Work instructions: Find the line with "moved,pink domino,848 140,,46" in the entries below, then reproduce it and every line after it down to and including the line with "replaced,orange lamp,506 236,turquoise", exactly.

>>

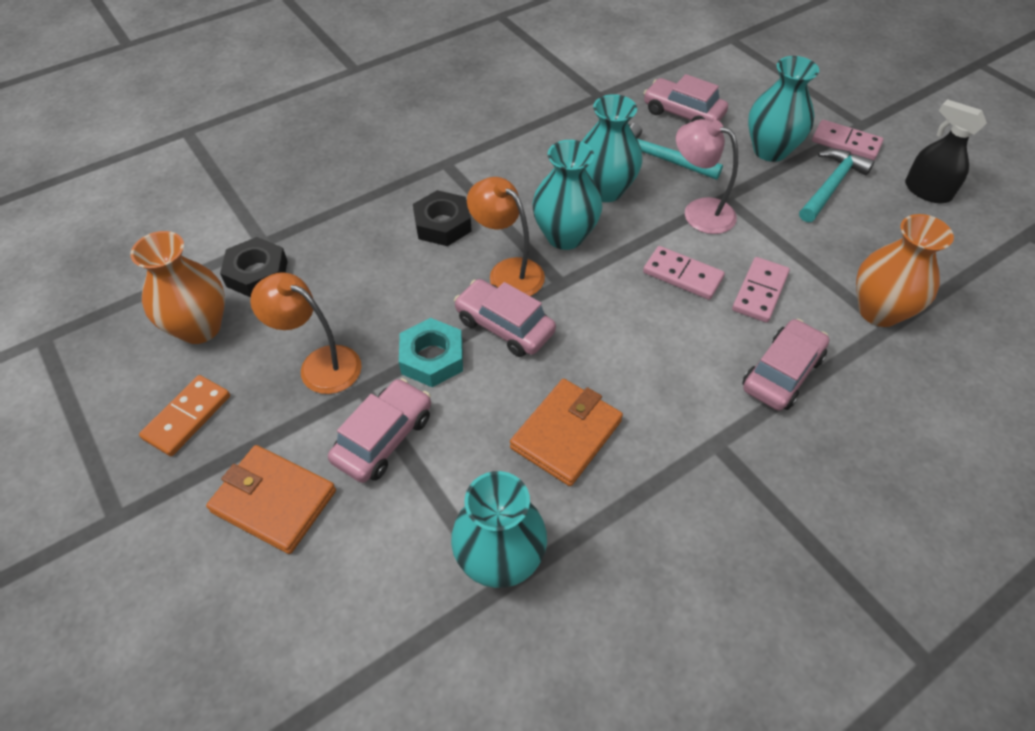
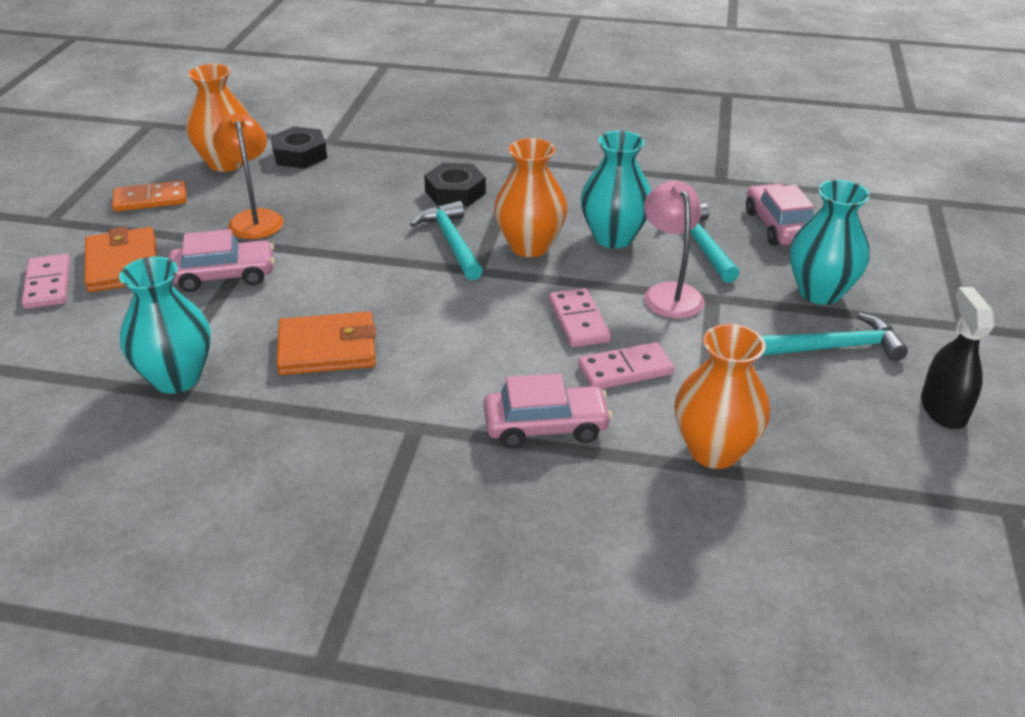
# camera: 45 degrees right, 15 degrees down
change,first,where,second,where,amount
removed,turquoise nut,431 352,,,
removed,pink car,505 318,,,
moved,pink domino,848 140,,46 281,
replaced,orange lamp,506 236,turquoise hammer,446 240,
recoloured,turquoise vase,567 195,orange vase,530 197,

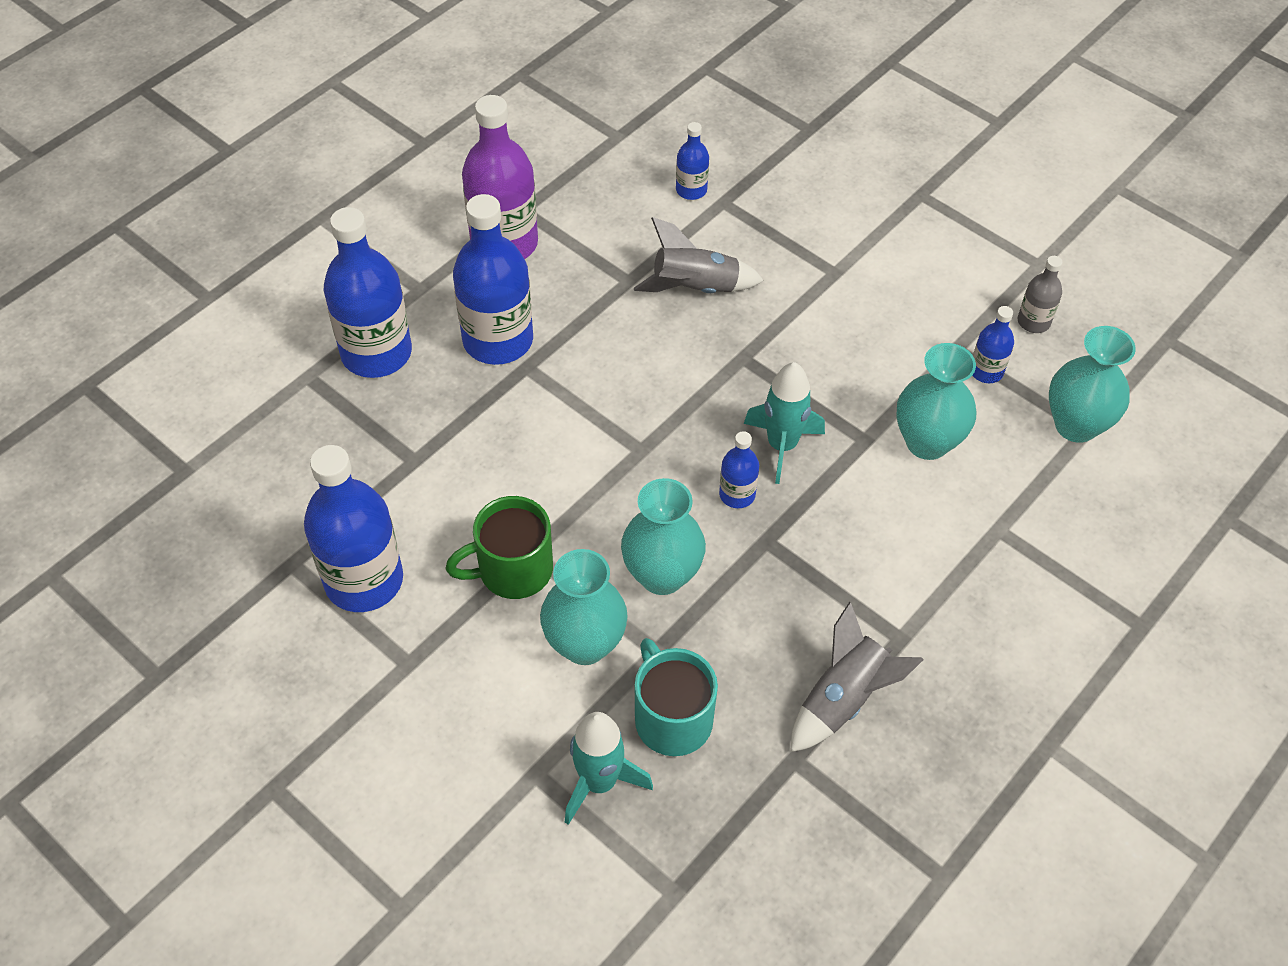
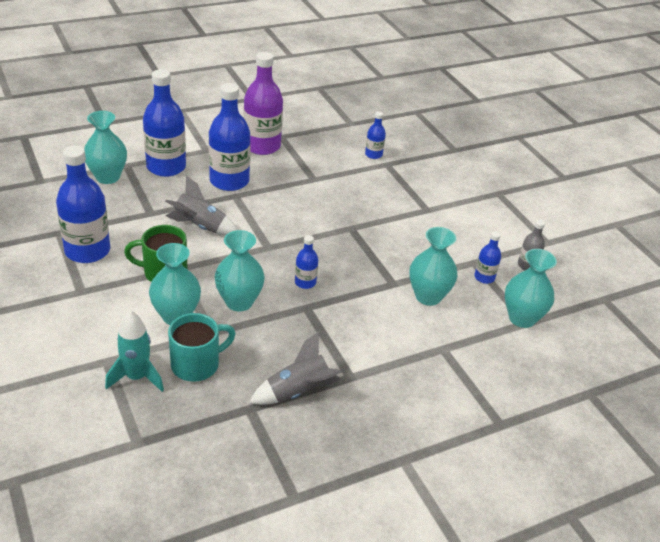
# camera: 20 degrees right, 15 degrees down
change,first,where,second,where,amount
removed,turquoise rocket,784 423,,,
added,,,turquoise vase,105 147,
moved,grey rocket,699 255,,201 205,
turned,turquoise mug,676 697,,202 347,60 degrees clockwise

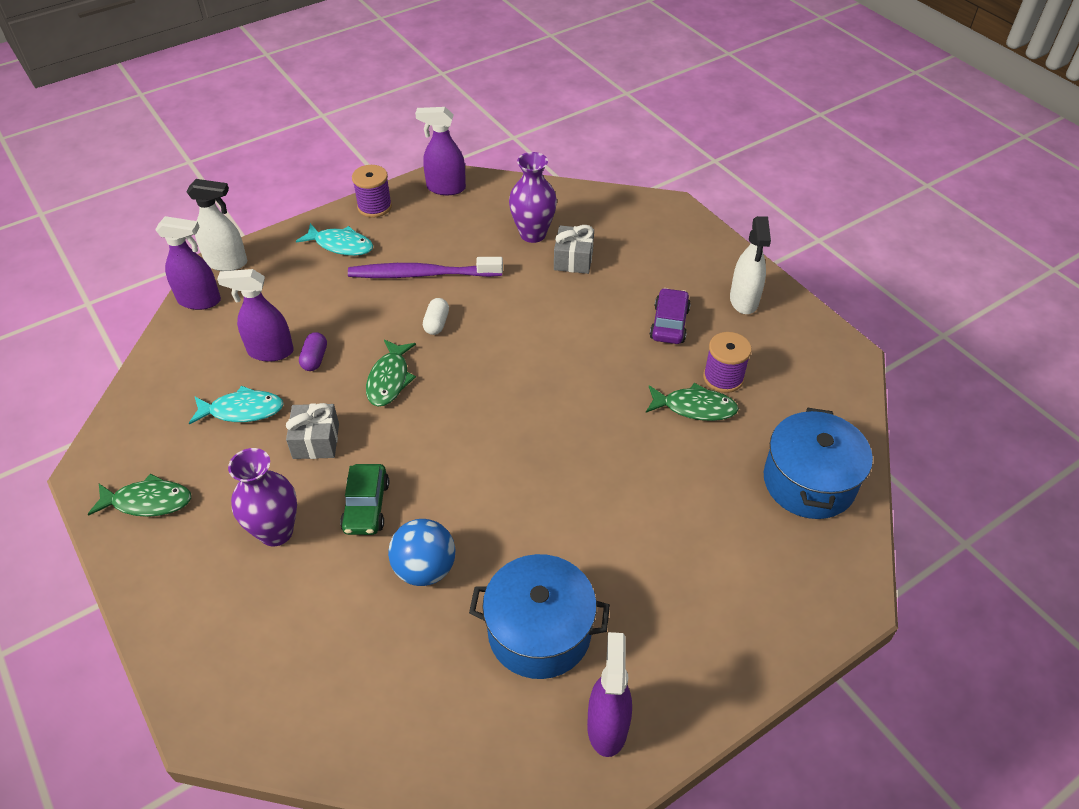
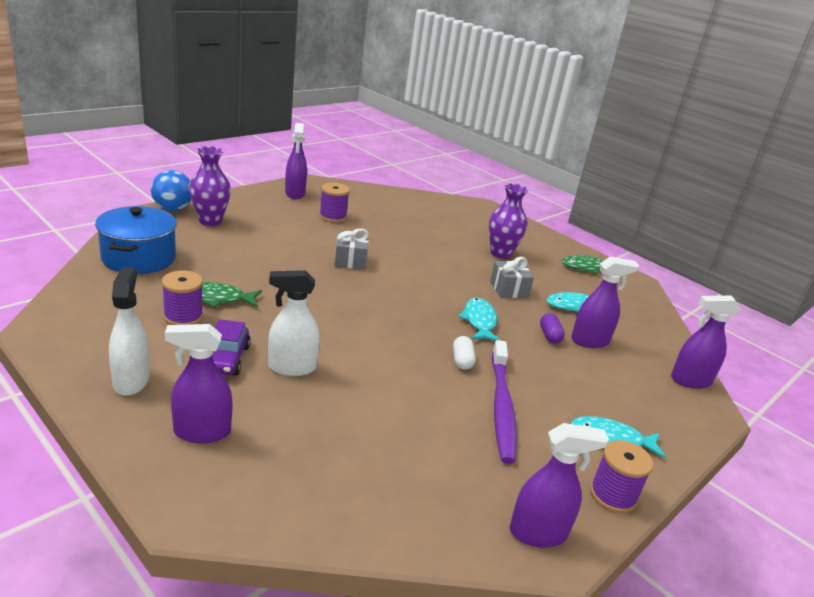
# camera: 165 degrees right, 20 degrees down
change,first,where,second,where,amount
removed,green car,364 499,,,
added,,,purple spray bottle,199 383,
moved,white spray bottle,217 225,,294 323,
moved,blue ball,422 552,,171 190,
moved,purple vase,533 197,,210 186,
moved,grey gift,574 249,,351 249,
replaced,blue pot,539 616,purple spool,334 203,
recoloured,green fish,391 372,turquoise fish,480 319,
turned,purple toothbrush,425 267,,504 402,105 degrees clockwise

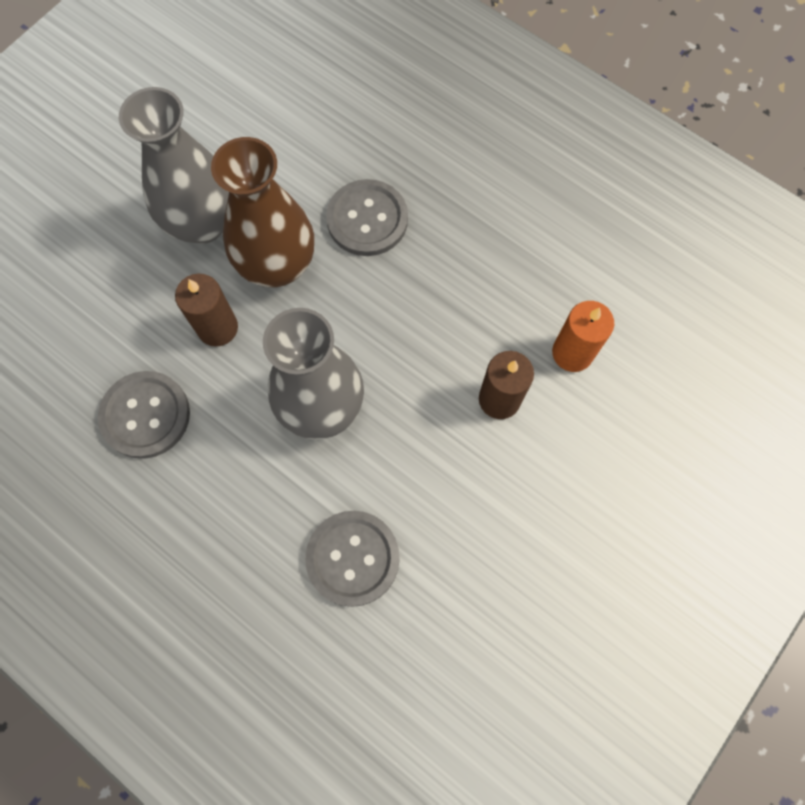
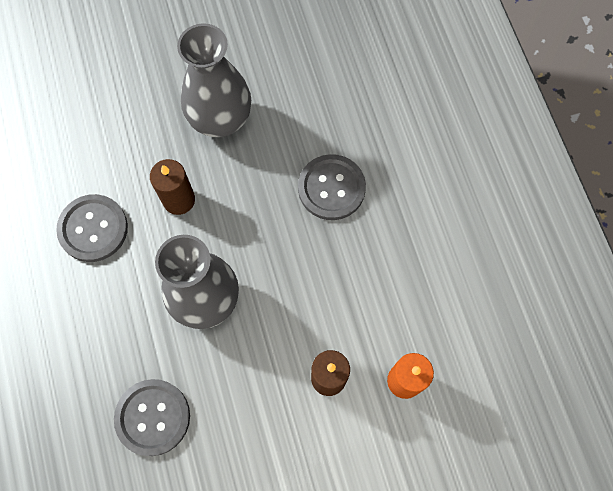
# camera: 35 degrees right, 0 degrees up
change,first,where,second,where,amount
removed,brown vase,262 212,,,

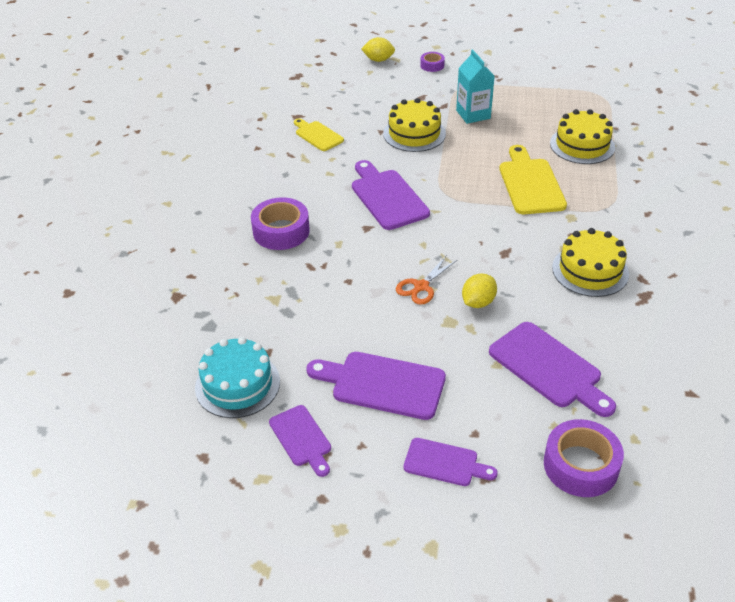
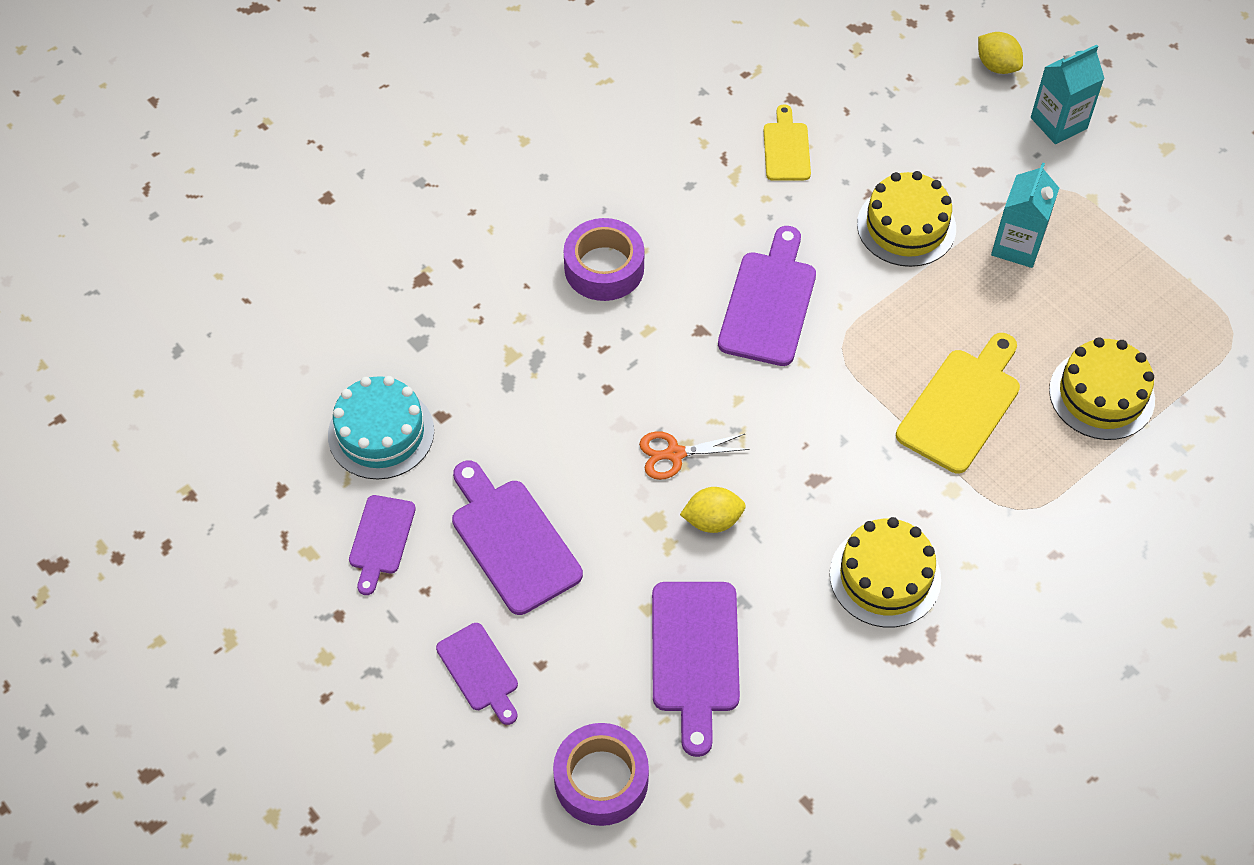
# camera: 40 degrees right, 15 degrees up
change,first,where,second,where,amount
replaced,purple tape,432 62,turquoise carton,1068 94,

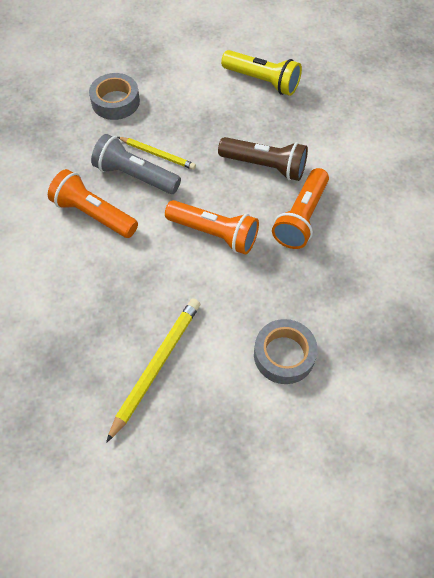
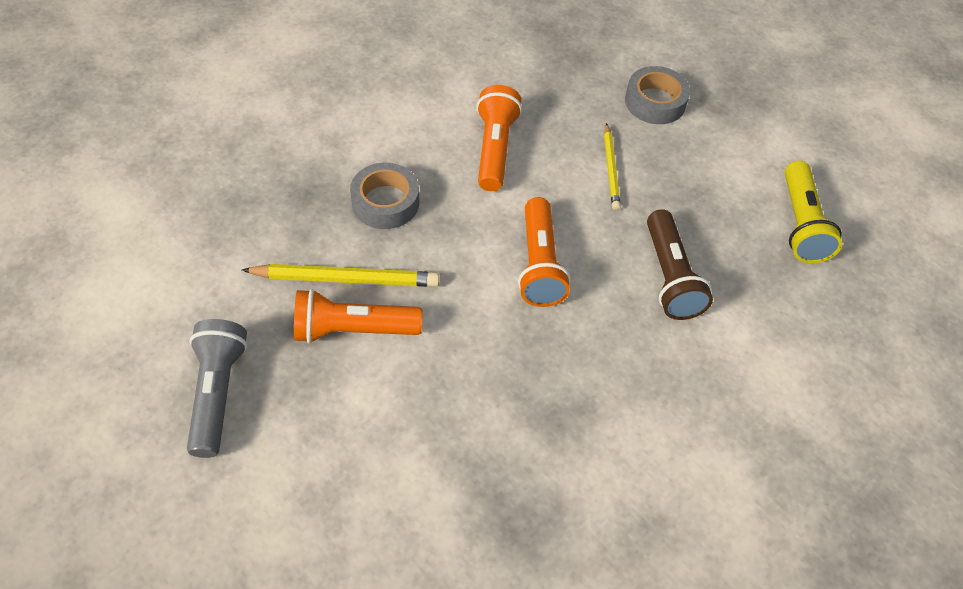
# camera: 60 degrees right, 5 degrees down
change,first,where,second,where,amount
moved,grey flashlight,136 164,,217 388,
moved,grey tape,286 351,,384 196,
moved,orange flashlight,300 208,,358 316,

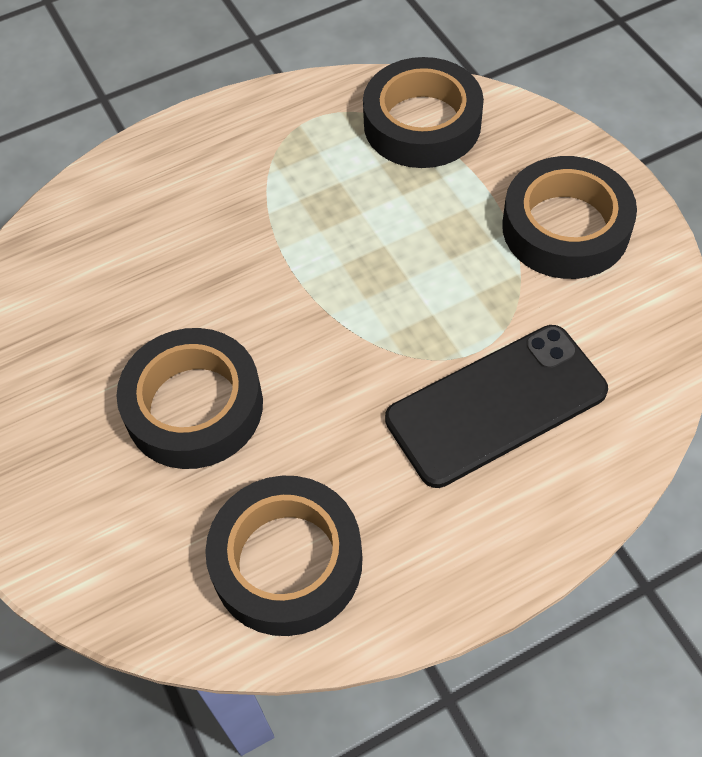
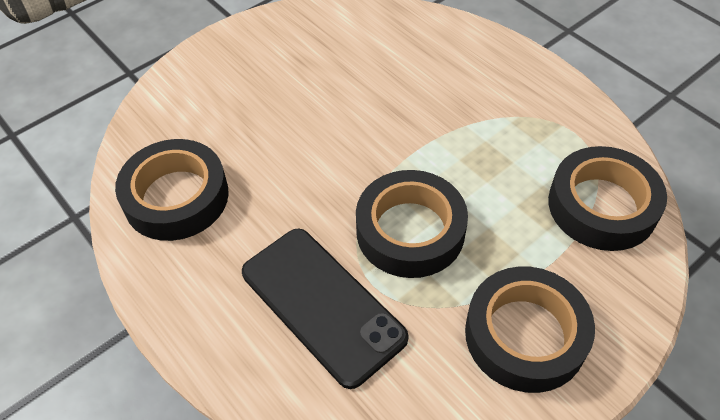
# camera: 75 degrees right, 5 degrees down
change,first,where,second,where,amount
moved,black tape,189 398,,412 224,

<<

Solution to the problem:
moved,pink domino,848 140,,46 281,
replaced,orange lamp,506 236,turquoise hammer,446 240,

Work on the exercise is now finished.